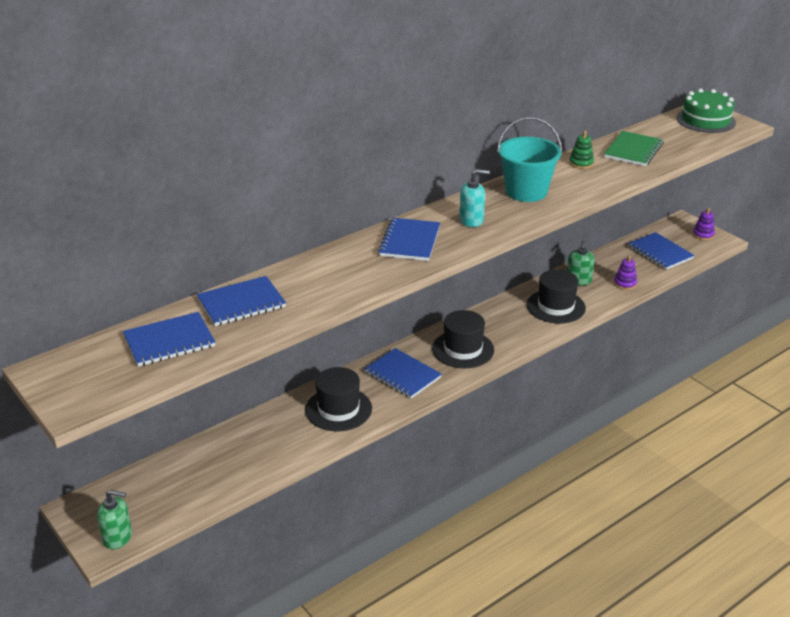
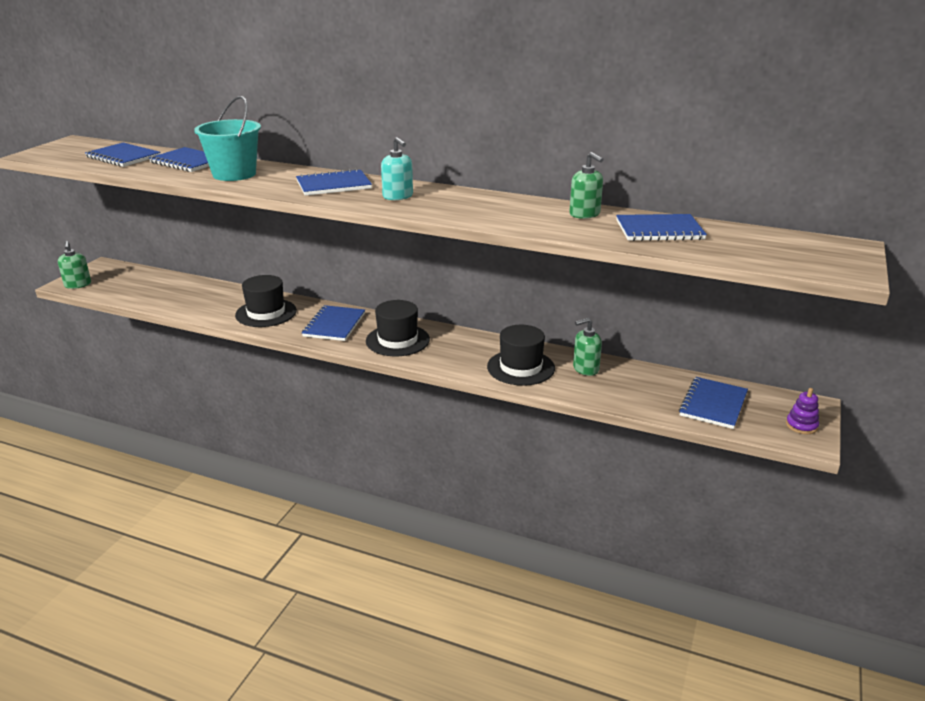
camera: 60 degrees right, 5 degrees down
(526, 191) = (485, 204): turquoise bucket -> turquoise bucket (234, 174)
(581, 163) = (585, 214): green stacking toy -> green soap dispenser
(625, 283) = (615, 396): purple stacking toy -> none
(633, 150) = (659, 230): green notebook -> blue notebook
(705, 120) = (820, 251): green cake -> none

■ ■ ■ ■ ■ ■ ■

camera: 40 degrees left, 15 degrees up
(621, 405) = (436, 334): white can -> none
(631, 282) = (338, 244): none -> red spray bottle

■ ■ ■ ■ ■ ■ ■

Above are some records; copy exactly the lines from the one with "(581, 163) = (585, 214): green" through the one with "(705, 120) = (820, 251): green cake -> none", both included, and no others.

(581, 163) = (585, 214): green stacking toy -> green soap dispenser
(625, 283) = (615, 396): purple stacking toy -> none
(633, 150) = (659, 230): green notebook -> blue notebook
(705, 120) = (820, 251): green cake -> none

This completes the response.